● **Assigned task**: Any pictures in the records below must be left out when you repeat the lines from the line containing "none -> white brick A4 level 1" through the line containing "none -> grey brick D8 level 1" exactly.

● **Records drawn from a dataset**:
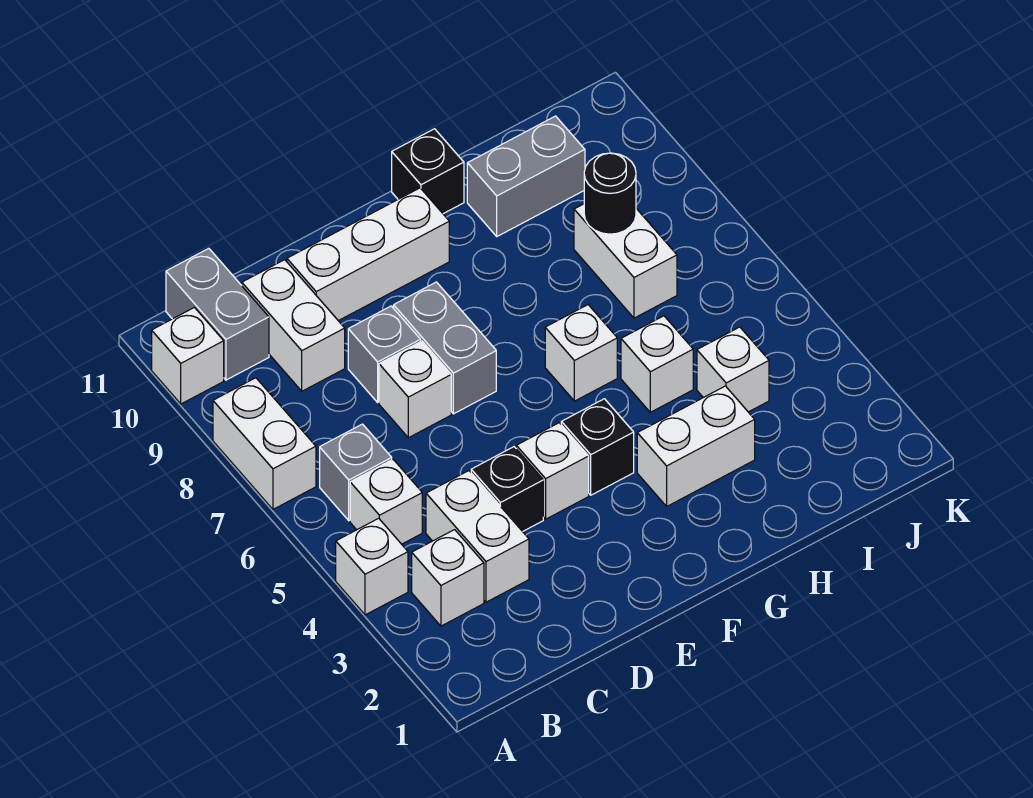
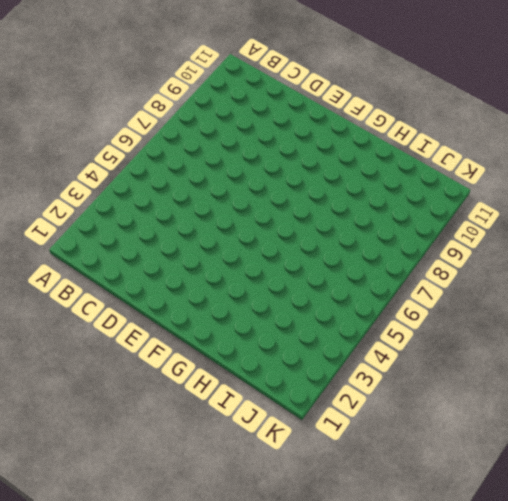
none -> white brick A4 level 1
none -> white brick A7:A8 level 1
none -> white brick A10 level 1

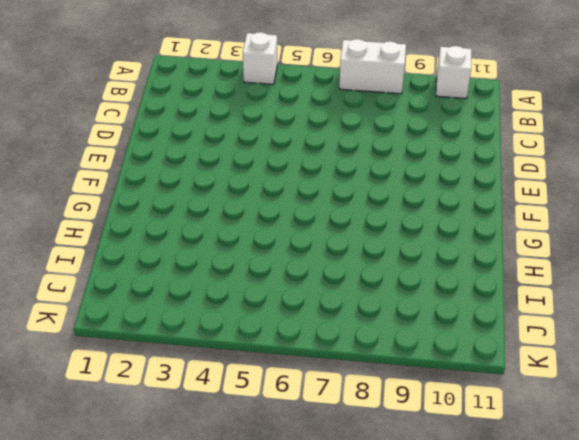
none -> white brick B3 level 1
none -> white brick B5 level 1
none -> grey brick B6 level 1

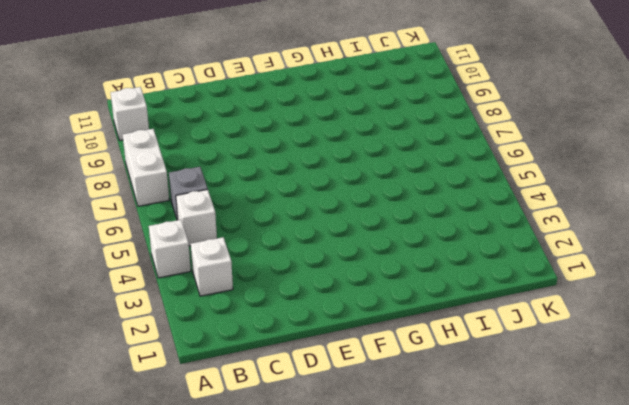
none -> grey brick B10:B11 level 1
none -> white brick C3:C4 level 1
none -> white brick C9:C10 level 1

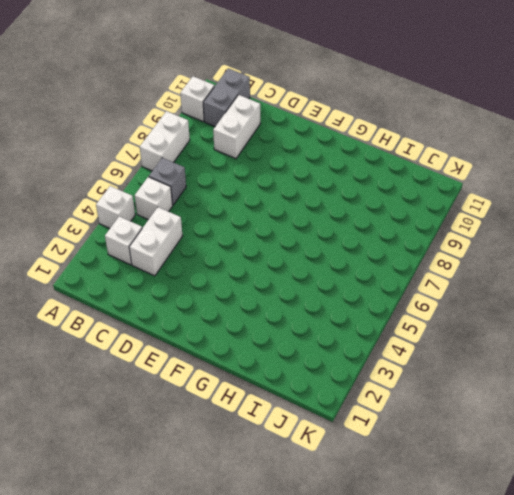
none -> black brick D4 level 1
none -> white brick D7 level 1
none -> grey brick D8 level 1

* * *

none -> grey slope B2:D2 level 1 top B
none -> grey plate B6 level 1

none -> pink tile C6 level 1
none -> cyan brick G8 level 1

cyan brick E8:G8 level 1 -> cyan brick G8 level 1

● **Result of this exercise**:
none -> white brick A4 level 1
none -> white brick A7:A8 level 1
none -> white brick A10 level 1

none -> white brick B3 level 1
none -> white brick B5 level 1
none -> grey brick B6 level 1

none -> grey brick B10:B11 level 1
none -> white brick C3:C4 level 1
none -> white brick C9:C10 level 1

none -> black brick D4 level 1
none -> white brick D7 level 1
none -> grey brick D8 level 1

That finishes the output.